* **Work task**
Below are entries; copy exactly the lines from the one with "yellow padlock [266,145,349,283] ->" through the one with "blue tape [468,164,553,220]", both included, and leave out the rest.

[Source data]
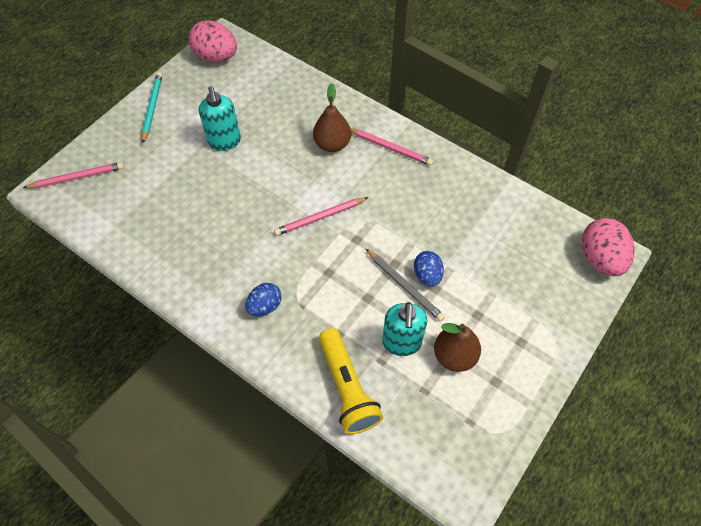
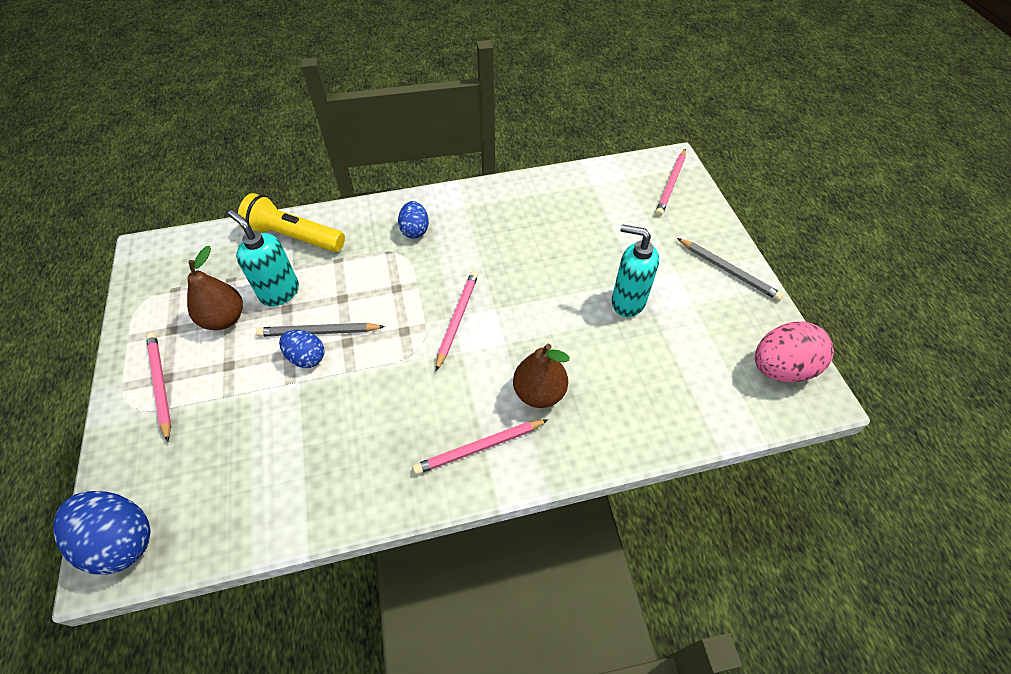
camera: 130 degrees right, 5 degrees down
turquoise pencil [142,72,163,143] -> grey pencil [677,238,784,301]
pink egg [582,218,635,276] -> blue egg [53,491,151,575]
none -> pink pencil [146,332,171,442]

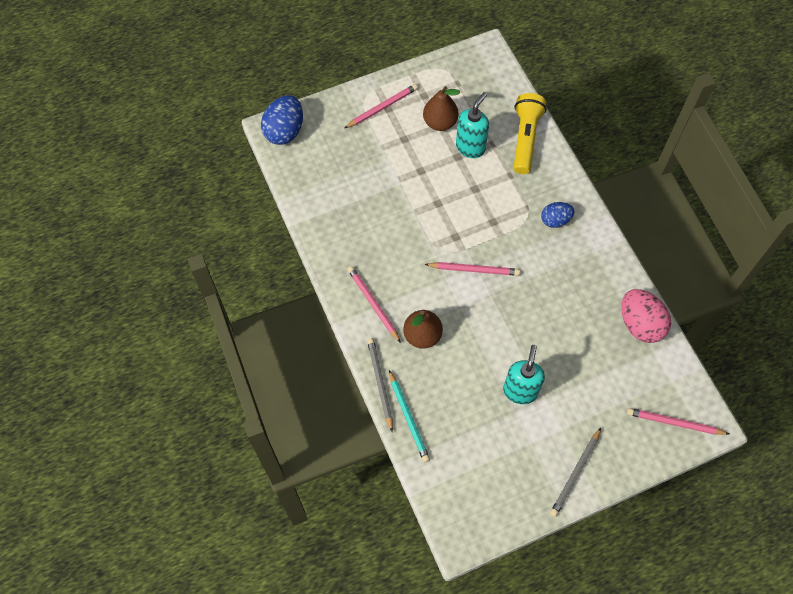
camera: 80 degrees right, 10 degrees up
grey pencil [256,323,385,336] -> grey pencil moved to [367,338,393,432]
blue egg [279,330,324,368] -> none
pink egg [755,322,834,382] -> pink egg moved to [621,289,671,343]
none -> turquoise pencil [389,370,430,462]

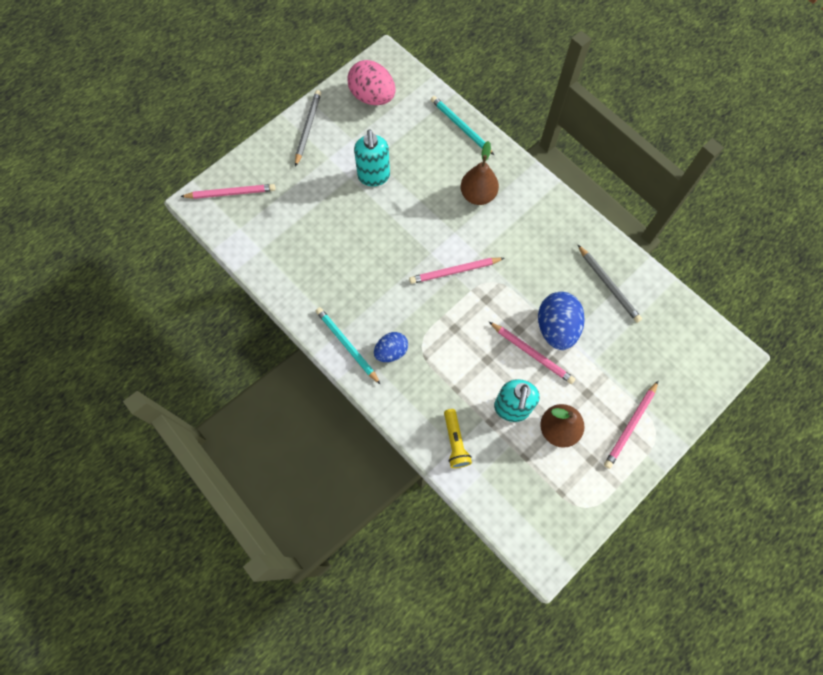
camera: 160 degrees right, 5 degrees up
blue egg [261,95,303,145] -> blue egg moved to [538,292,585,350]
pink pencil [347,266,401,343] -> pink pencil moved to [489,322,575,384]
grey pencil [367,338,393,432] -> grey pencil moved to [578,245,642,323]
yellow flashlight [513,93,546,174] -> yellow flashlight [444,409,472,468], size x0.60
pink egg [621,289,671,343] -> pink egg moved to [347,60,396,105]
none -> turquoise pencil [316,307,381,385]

* * *

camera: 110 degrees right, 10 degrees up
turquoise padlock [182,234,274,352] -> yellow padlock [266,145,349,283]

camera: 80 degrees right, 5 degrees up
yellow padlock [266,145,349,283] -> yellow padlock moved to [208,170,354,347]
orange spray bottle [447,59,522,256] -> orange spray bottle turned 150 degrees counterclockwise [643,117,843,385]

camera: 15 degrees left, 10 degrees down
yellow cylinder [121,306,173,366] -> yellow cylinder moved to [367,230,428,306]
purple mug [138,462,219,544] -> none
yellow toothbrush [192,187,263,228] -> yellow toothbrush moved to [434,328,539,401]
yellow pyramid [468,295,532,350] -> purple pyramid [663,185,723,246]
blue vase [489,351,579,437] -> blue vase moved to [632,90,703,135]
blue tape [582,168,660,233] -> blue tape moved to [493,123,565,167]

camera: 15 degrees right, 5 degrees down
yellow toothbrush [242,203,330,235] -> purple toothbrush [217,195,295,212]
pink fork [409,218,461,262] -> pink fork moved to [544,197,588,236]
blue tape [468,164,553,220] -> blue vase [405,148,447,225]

* **Task result**
yellow padlock [266,145,349,283] -> yellow padlock moved to [208,170,354,347]
orange spray bottle [447,59,522,256] -> orange spray bottle turned 150 degrees counterclockwise [643,117,843,385]

camera: 15 degrees left, 10 degrees down
yellow cylinder [121,306,173,366] -> yellow cylinder moved to [367,230,428,306]
purple mug [138,462,219,544] -> none
yellow toothbrush [192,187,263,228] -> yellow toothbrush moved to [434,328,539,401]
yellow pyramid [468,295,532,350] -> purple pyramid [663,185,723,246]
blue vase [489,351,579,437] -> blue vase moved to [632,90,703,135]
blue tape [582,168,660,233] -> blue tape moved to [493,123,565,167]

camera: 15 degrees right, 5 degrees down
yellow toothbrush [242,203,330,235] -> purple toothbrush [217,195,295,212]
pink fork [409,218,461,262] -> pink fork moved to [544,197,588,236]
blue tape [468,164,553,220] -> blue vase [405,148,447,225]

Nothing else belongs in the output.